=== Your objective ===
With the pictures removed, the data below must be transcribed in full and exactly.

=== Information supplied ===
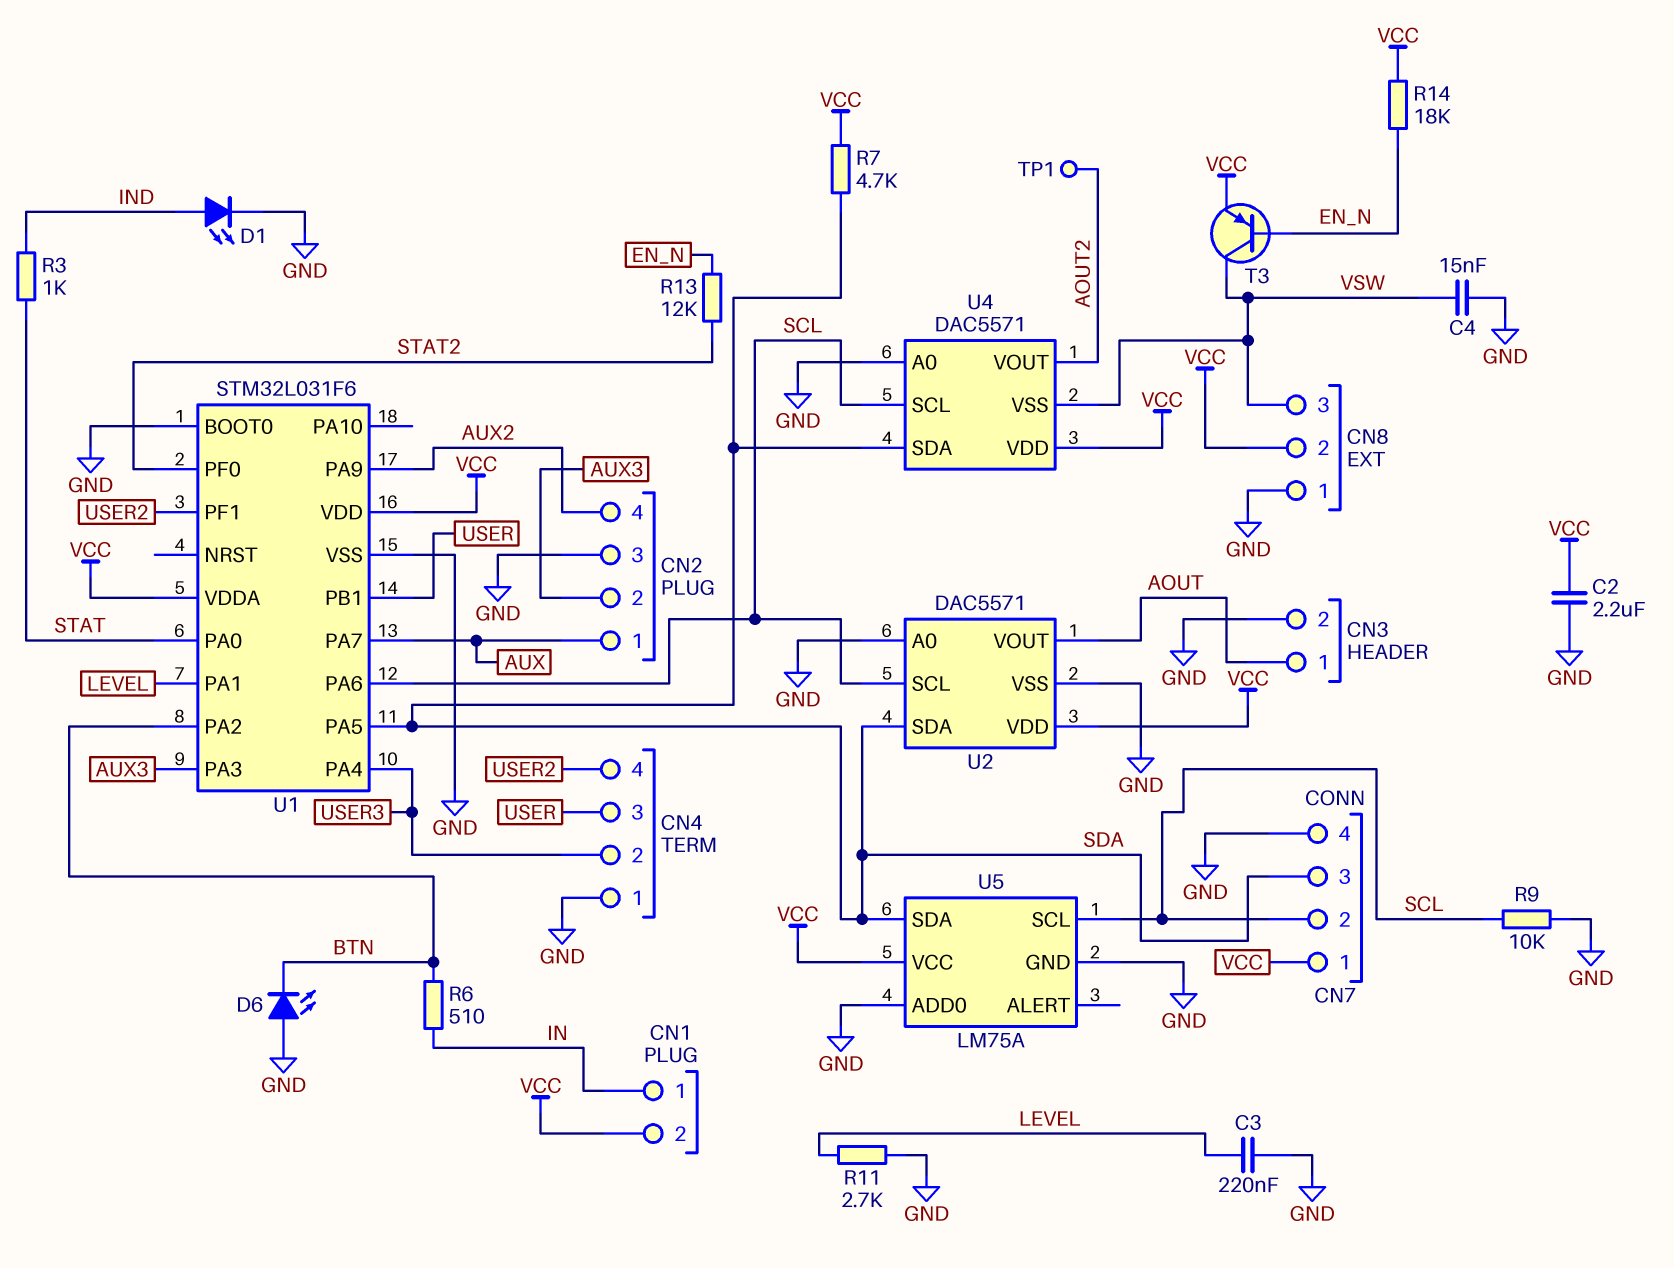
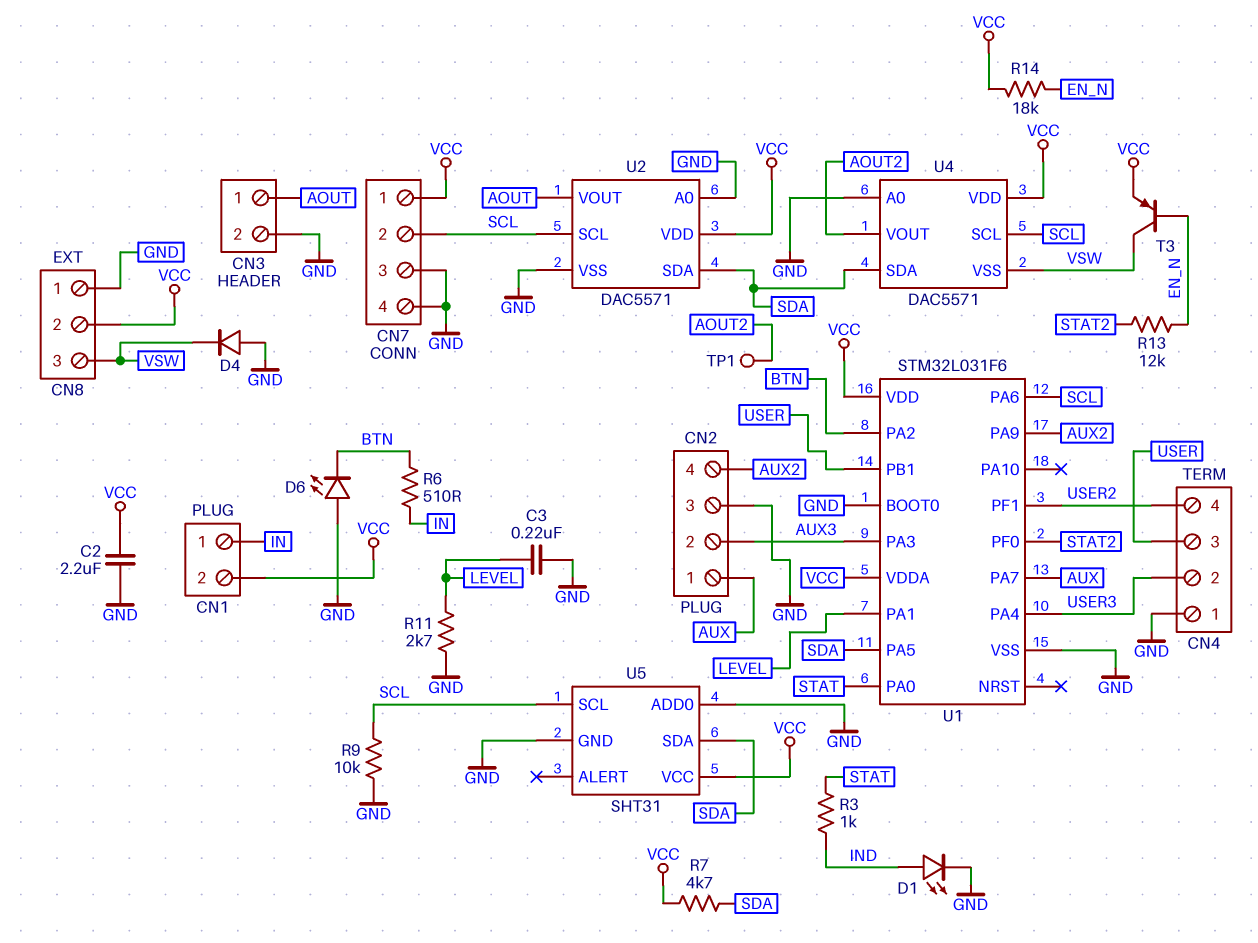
C4: 15nF (GND, VSW) -> none
CN7 pin 3: SDA -> GND
D4: none -> diode (A GND, K VSW)
U5: LM75A -> SHT31

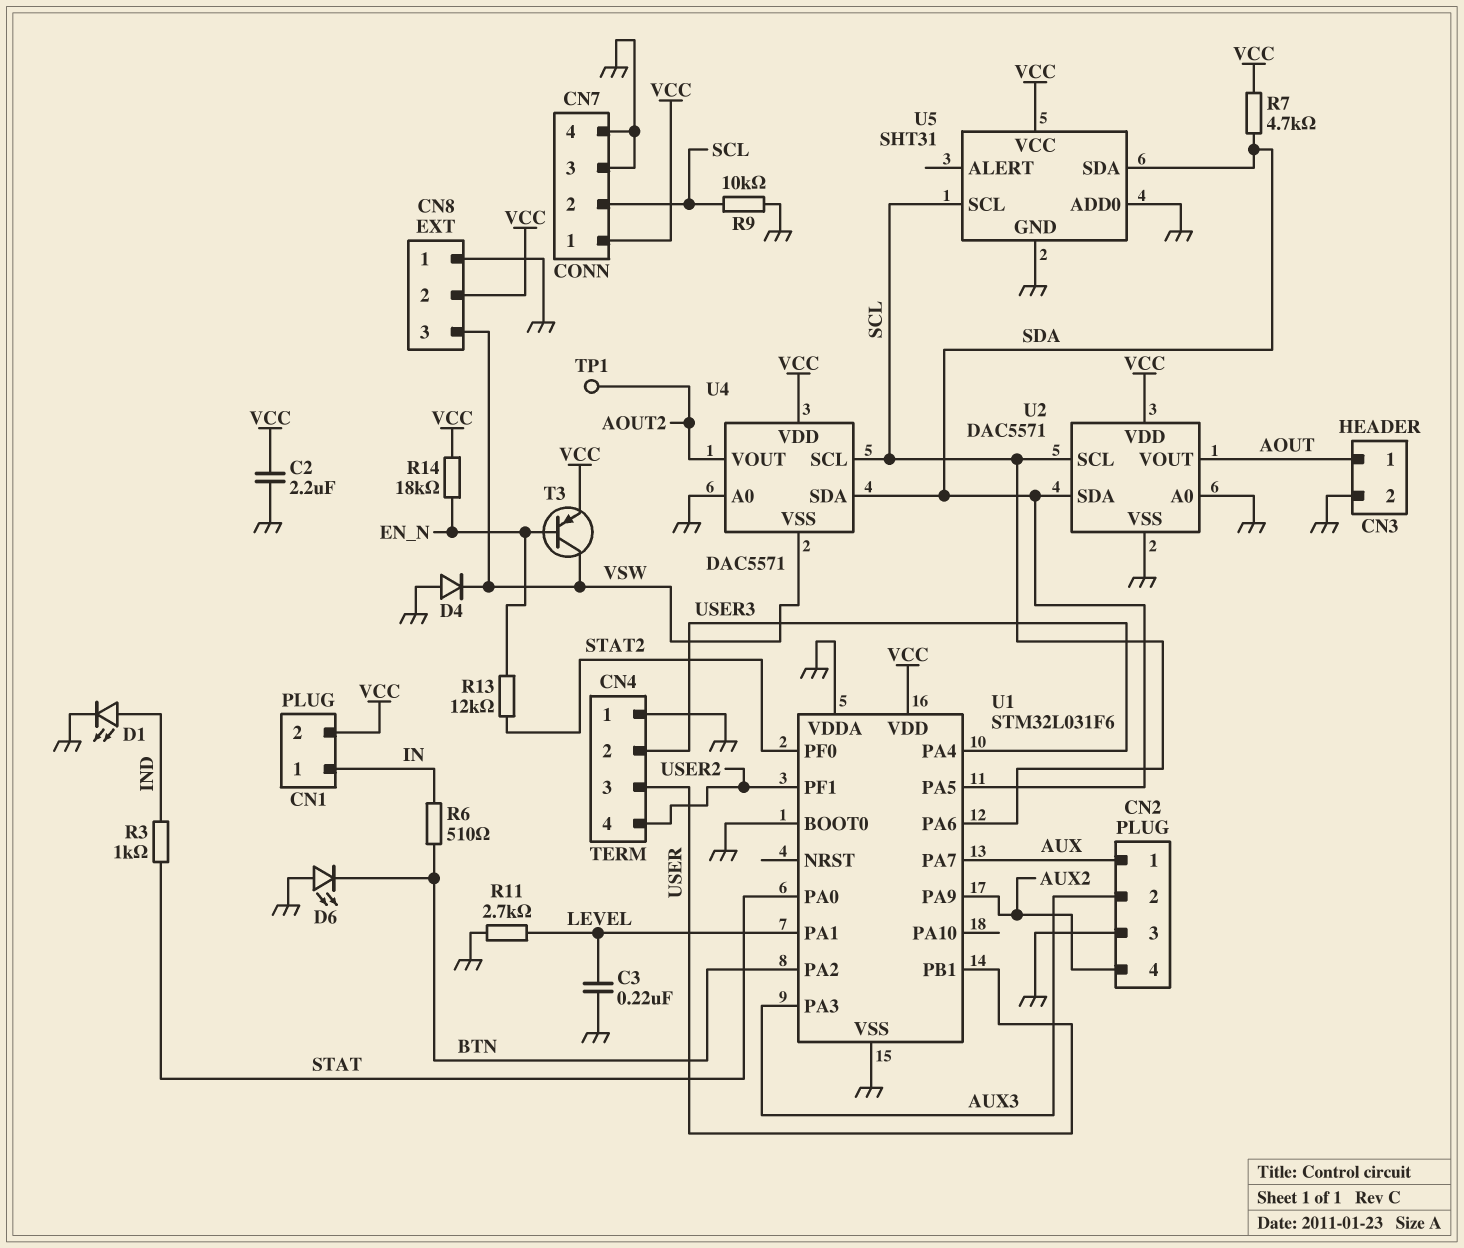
U1 pin VDDA: VCC -> GND

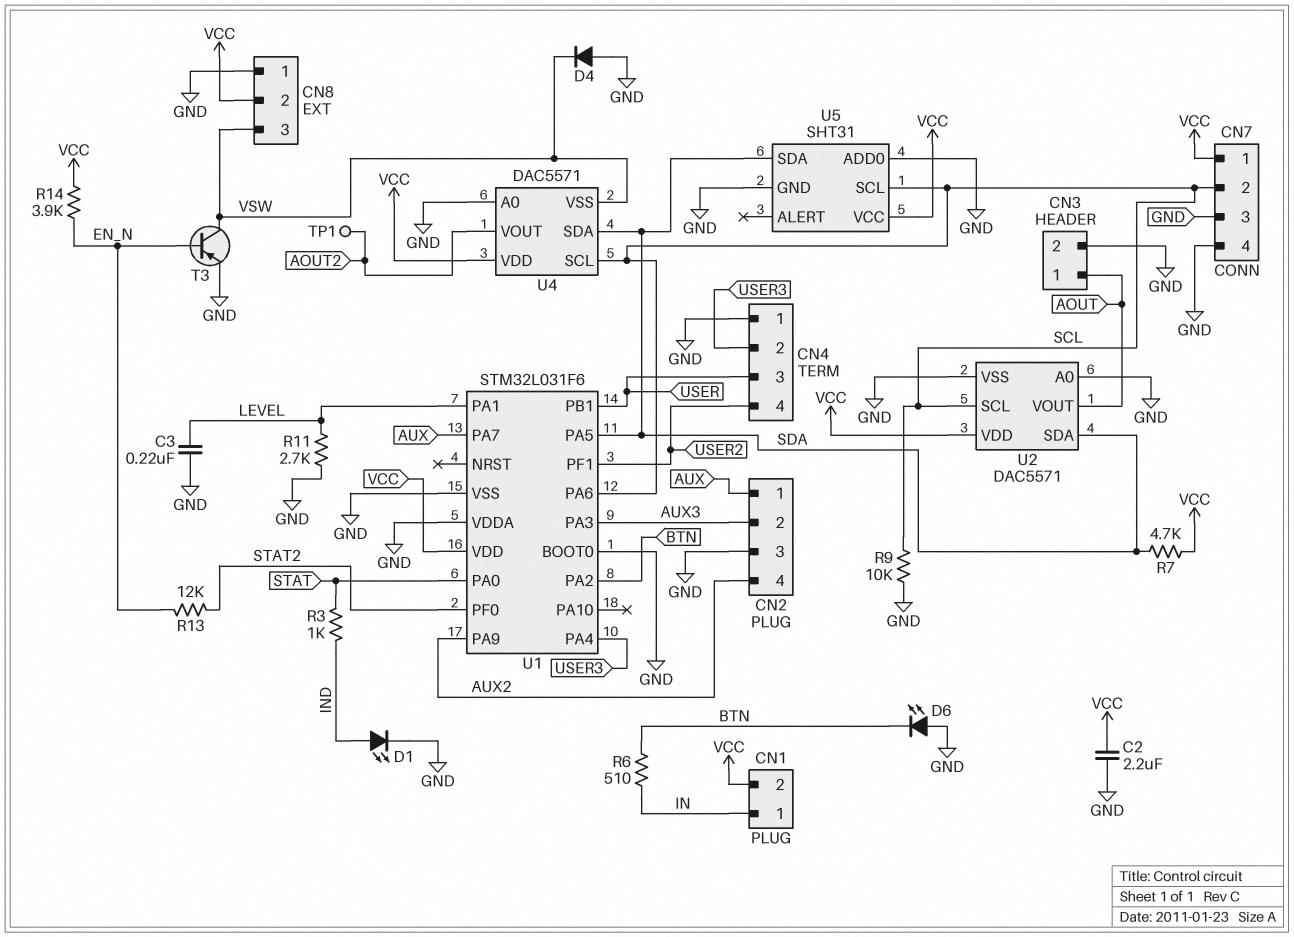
R14: 18k (EN_N, VCC) -> 3.9k (EN_N, VCC)
T3: PNP (B EN_N, C VSW, E VCC) -> PNP (B EN_N, C VSW, E GND)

=== Exercise response ===
C4: 15nF (GND, VSW) -> none
CN7 pin 3: SDA -> GND
D4: none -> diode (A GND, K VSW)
U5: LM75A -> SHT31

U1 pin VDDA: VCC -> GND

R14: 18k (EN_N, VCC) -> 3.9k (EN_N, VCC)
T3: PNP (B EN_N, C VSW, E VCC) -> PNP (B EN_N, C VSW, E GND)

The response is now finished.